## INSTRUCTIONS TO FOLLOW
Please copy the leading lines of the entries below exactly, concluding with the line in which "PurpleButton 434,481,24,22 →" occurs.

## GIVEN RECORDS
• • •
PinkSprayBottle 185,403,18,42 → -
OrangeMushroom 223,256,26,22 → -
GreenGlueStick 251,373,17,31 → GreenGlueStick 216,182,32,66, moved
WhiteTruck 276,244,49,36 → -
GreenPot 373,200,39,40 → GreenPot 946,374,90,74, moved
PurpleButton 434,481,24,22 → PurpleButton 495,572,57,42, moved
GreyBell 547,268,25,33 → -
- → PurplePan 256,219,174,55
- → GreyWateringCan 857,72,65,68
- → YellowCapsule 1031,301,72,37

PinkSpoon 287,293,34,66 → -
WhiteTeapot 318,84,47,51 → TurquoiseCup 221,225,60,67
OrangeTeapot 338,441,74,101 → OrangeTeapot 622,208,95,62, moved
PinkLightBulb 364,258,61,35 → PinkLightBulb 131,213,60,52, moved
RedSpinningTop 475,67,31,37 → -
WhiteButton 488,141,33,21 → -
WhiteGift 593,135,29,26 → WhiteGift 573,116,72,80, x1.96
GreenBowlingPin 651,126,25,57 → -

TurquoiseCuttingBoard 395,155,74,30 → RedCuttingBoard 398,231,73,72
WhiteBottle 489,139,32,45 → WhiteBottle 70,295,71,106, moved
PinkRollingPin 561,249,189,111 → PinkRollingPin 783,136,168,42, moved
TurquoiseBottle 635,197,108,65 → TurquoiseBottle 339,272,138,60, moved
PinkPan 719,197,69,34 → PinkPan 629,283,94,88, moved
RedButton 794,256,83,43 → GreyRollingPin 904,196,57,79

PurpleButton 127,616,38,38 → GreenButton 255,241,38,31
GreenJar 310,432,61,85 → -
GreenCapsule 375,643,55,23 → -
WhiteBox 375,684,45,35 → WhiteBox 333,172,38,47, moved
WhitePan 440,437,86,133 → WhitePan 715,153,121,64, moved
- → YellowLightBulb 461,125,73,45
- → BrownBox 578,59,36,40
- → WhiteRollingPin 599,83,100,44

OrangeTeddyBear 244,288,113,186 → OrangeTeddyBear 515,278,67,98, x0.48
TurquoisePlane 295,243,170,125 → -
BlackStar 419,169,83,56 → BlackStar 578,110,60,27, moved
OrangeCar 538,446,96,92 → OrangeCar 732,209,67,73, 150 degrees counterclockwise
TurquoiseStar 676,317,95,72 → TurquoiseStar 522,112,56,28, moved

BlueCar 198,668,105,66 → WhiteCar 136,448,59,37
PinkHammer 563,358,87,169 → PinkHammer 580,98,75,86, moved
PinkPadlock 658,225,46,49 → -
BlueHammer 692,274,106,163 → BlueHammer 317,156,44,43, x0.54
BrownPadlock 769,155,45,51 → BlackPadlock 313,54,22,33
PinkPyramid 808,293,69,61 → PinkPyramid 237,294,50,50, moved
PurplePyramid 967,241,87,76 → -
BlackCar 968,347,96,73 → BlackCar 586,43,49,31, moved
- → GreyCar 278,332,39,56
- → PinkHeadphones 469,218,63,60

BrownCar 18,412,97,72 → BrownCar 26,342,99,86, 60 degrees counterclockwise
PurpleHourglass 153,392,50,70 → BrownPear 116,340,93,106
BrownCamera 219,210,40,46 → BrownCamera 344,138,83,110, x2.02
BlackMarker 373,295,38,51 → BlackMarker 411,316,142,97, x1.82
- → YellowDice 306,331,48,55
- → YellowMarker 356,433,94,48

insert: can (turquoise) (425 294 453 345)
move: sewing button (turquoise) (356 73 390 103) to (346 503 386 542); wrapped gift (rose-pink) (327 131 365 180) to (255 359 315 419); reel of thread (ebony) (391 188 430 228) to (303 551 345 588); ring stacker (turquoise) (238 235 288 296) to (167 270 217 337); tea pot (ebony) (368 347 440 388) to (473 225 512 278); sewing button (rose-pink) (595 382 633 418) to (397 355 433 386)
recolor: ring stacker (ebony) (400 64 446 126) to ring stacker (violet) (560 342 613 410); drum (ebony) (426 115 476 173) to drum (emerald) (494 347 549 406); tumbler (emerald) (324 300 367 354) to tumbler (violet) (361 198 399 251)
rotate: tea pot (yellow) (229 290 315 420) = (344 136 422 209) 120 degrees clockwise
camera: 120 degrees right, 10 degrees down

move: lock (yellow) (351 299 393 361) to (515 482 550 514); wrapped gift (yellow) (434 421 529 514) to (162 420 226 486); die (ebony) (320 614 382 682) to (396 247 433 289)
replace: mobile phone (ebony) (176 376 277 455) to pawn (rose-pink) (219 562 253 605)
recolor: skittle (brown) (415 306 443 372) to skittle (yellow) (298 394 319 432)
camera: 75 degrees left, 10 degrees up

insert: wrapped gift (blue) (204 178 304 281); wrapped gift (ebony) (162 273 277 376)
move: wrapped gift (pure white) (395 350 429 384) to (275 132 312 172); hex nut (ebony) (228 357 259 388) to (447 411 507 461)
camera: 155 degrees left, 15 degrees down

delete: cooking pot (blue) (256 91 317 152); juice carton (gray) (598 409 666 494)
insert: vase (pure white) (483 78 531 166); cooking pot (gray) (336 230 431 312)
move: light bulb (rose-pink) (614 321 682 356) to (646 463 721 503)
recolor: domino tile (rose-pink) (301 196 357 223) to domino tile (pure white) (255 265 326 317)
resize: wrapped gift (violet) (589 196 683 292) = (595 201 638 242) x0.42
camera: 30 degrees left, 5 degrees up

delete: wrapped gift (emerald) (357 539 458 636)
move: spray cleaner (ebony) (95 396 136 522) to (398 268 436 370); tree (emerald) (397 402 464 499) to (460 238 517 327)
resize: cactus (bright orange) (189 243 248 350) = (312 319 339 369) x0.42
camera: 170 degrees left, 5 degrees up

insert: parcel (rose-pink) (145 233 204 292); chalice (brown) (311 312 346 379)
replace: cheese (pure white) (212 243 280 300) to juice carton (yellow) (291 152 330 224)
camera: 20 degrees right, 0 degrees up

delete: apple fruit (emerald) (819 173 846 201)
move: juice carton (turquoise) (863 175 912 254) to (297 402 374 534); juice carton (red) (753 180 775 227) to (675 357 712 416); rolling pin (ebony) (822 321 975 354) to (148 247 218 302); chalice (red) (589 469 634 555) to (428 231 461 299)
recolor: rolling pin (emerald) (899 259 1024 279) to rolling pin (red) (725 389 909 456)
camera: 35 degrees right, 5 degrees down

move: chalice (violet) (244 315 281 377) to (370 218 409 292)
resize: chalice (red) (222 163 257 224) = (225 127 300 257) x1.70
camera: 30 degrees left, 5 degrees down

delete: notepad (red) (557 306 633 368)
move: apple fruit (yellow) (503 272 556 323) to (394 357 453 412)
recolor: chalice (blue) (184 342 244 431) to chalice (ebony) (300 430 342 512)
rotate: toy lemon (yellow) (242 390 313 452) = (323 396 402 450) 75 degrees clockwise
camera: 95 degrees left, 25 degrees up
• • •
## SOLUTION FOR THIS TASK
PinkSprayBottle 185,403,18,42 → -
OrangeMushroom 223,256,26,22 → -
GreenGlueStick 251,373,17,31 → GreenGlueStick 216,182,32,66, moved
WhiteTruck 276,244,49,36 → -
GreenPot 373,200,39,40 → GreenPot 946,374,90,74, moved
PurpleButton 434,481,24,22 → PurpleButton 495,572,57,42, moved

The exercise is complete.